● **TASK ITEM**:
Across the lines of the records below, how many have the string "blue" in them? Answer with the number alone.

═══

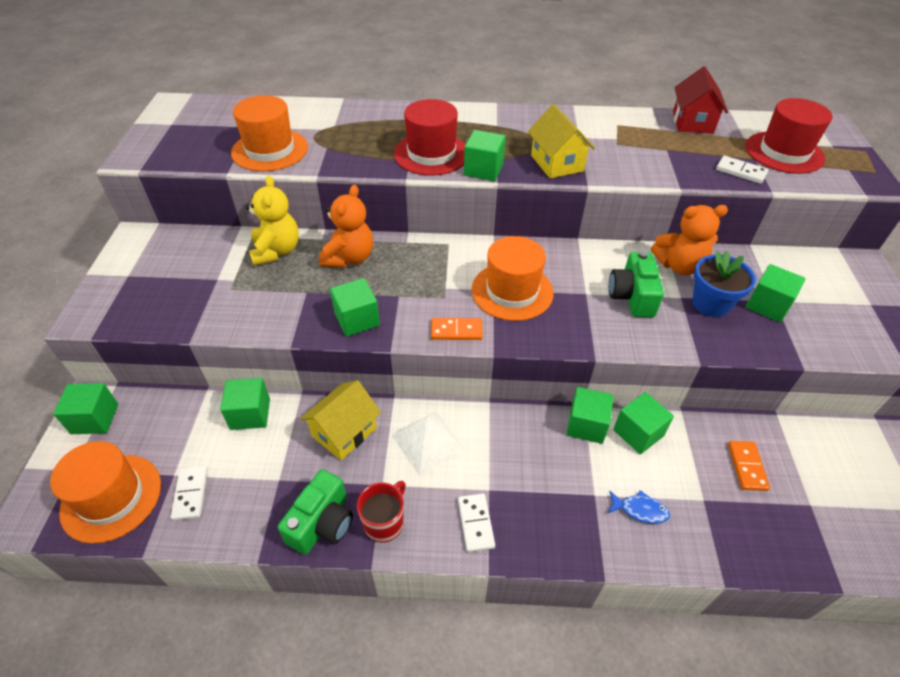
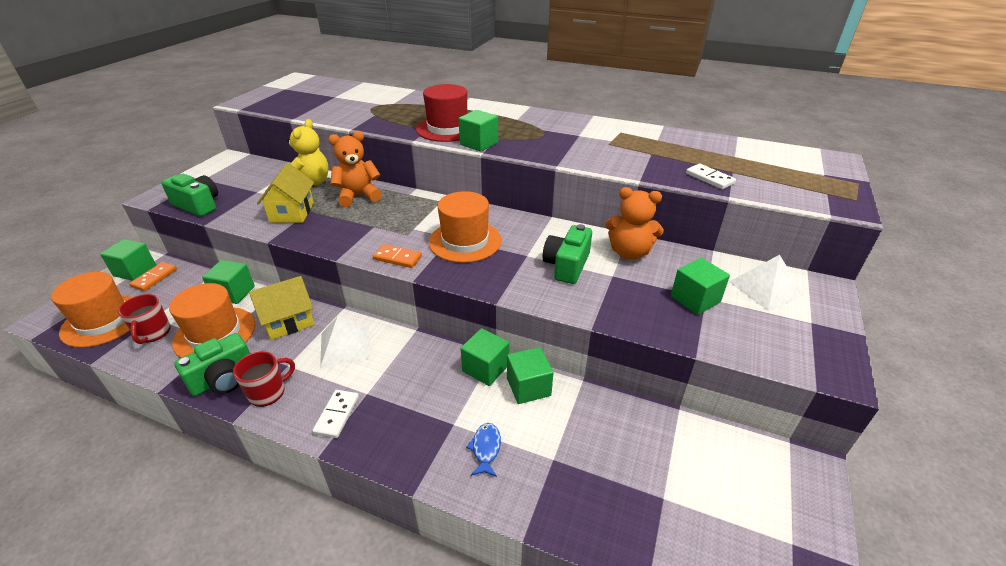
camera: 20 degrees right, 10 degrees down
white domino [171,466,208,521] -> red mug [118,294,171,344]
orange hat [231,95,308,171] -> orange hat moved to [169,283,255,358]
orange teddy bear [319,185,373,268] -> orange teddy bear turned 150 degrees counterclockwise [328,131,382,207]
green cube [330,278,380,337] -> none
yellow house [528,104,595,178] -> yellow house moved to [257,163,314,223]
blue fish [608,490,670,524] -> blue fish turned 120 degrees counterclockwise [466,423,501,477]
red house [673,66,728,134] -> none
blue flower pot [693,251,756,317] -> none
orange domino [728,441,770,491] -> orange domino moved to [129,262,177,291]
red hat [745,98,832,174] -> none
none -> green camera [161,174,218,216]
none -> white pyramid [729,255,804,311]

═══

● **OUTPUT FOR THIS EXERCISE**:
2